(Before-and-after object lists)
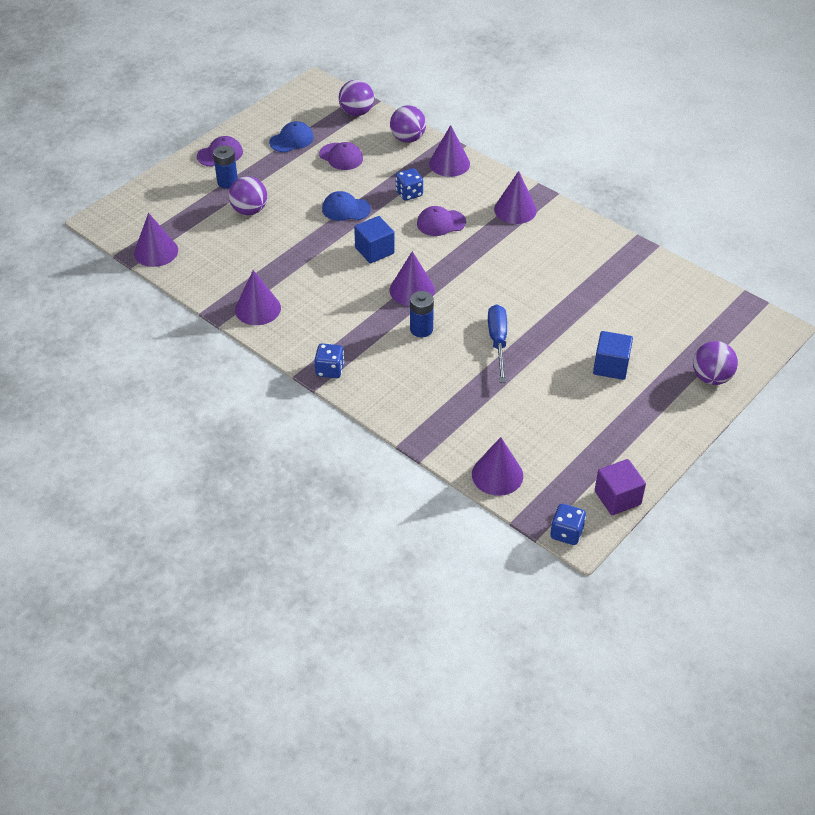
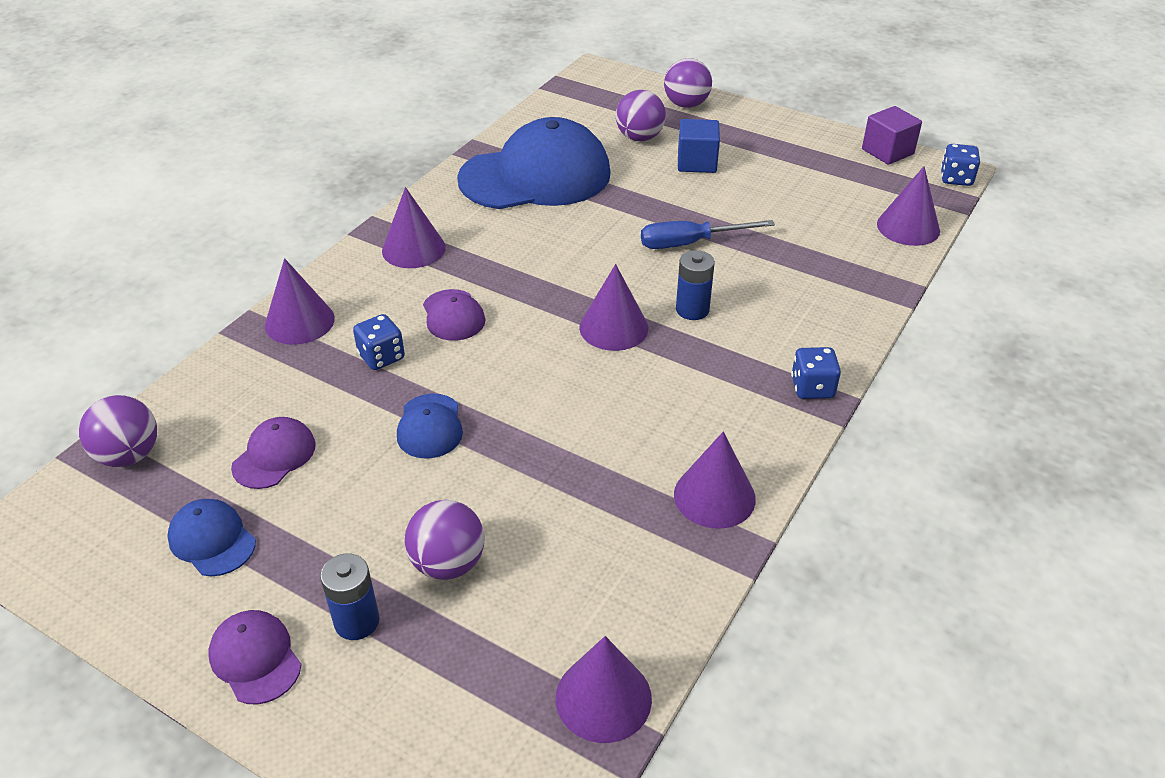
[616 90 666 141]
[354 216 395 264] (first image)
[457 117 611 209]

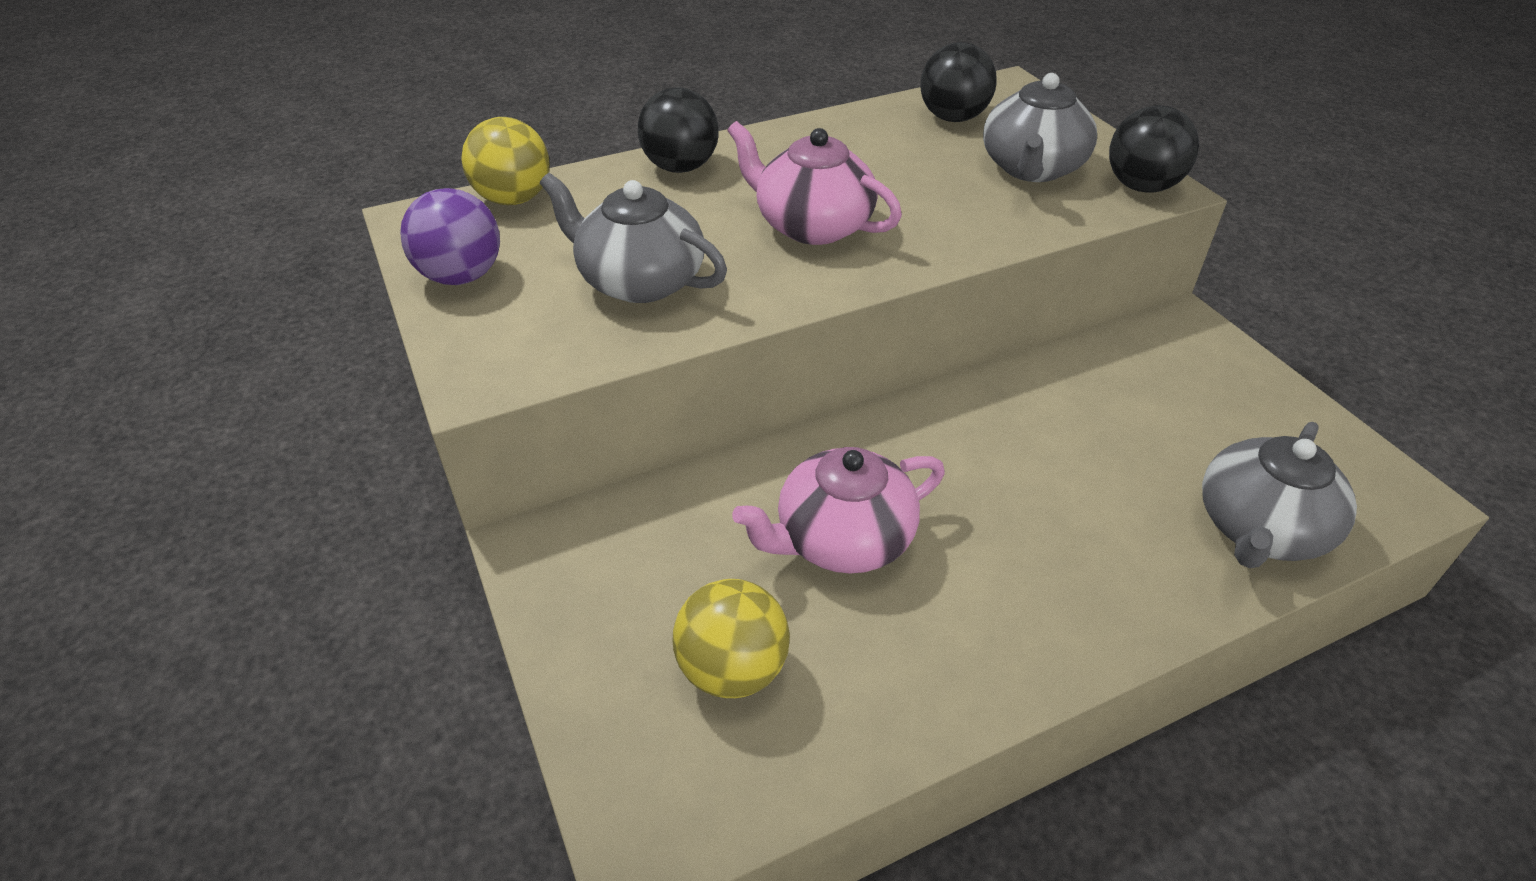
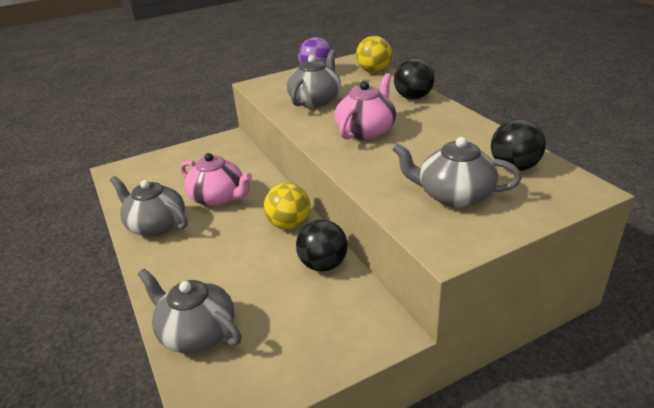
[296 220 348 272]
[180 153 252 207]
[264 183 310 229]
[110 176 188 237]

__TASK TO COMPLETE__: Output the data above exactly, excluding images.

__RESULT FOR THIS TASK__:
[616 90 666 141]
[354 216 395 264] (first image)
[457 117 611 209]

[296 220 348 272]
[180 153 252 207]
[264 183 310 229]
[110 176 188 237]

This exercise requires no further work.